__Work required__:
Repeat exactly, and only, the lines running from the one that holds "(192, 367) = (262, 274): pink" to the end of the records.

[Dataset records]
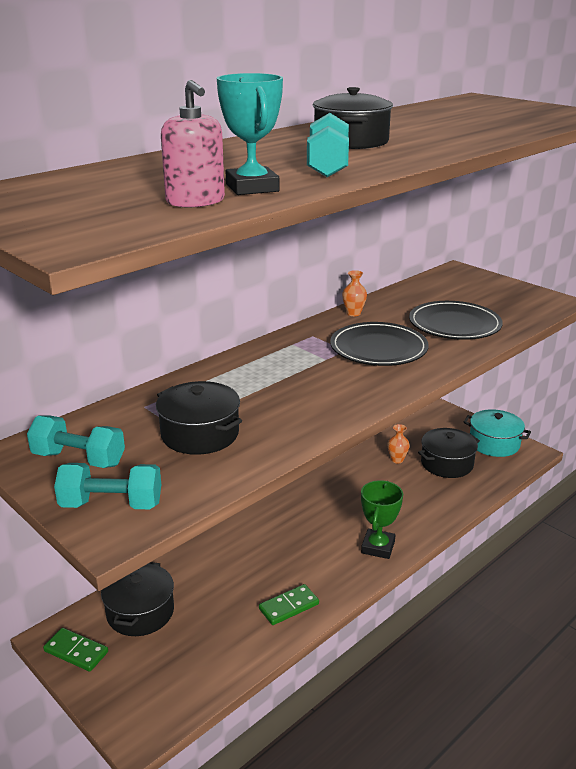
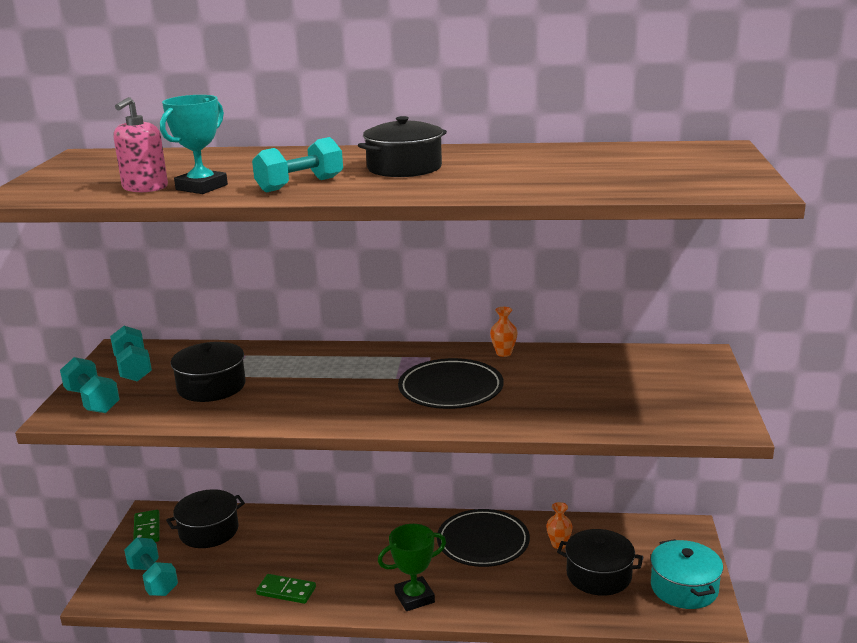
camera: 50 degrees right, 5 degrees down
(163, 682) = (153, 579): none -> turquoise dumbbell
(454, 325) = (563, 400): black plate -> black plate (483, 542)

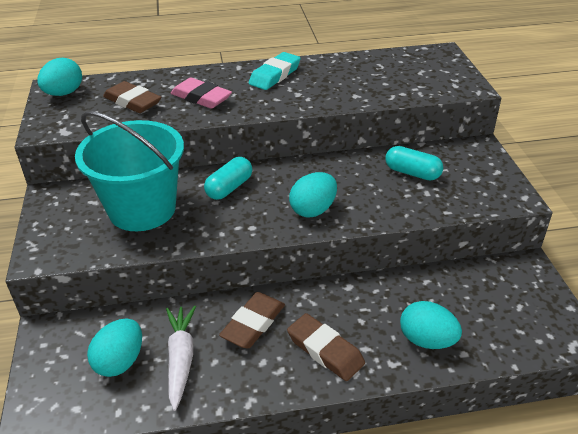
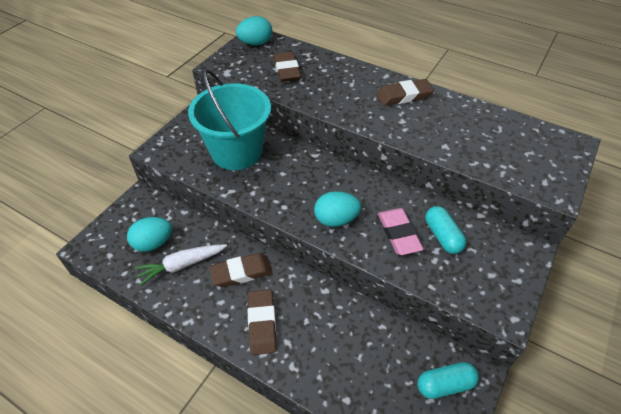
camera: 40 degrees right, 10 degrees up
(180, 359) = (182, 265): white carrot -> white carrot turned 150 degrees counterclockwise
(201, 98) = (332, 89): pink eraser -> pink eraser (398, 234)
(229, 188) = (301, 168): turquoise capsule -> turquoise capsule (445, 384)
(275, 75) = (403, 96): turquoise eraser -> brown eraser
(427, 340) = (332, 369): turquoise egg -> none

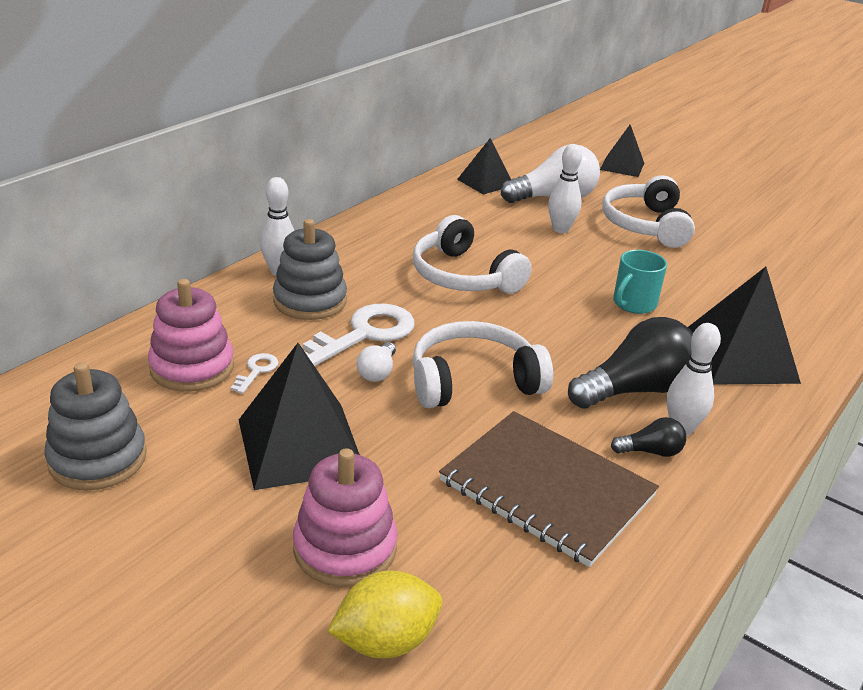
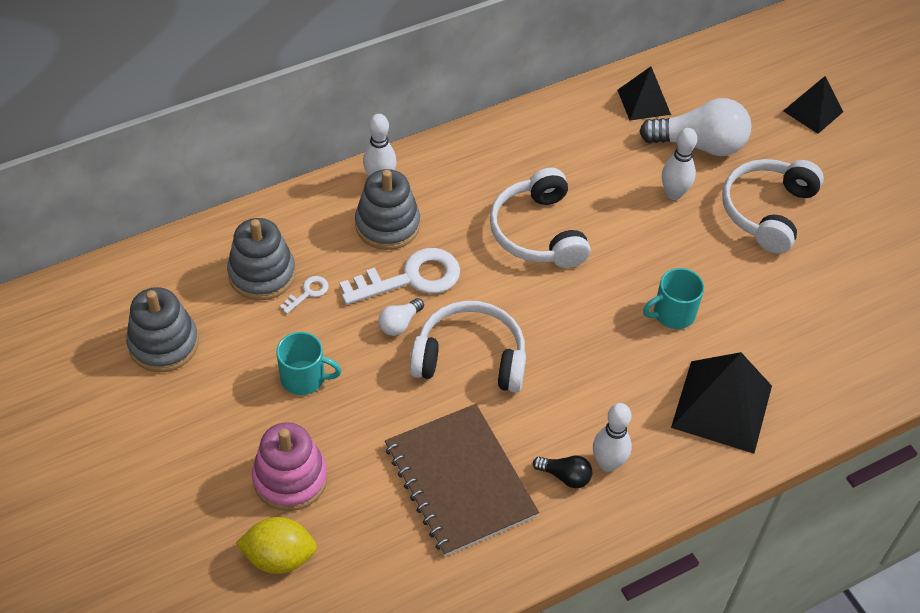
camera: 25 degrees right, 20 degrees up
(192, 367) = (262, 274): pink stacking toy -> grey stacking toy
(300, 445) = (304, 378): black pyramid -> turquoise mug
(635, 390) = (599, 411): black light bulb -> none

__Response to the exercise__:
(192, 367) = (262, 274): pink stacking toy -> grey stacking toy
(300, 445) = (304, 378): black pyramid -> turquoise mug
(635, 390) = (599, 411): black light bulb -> none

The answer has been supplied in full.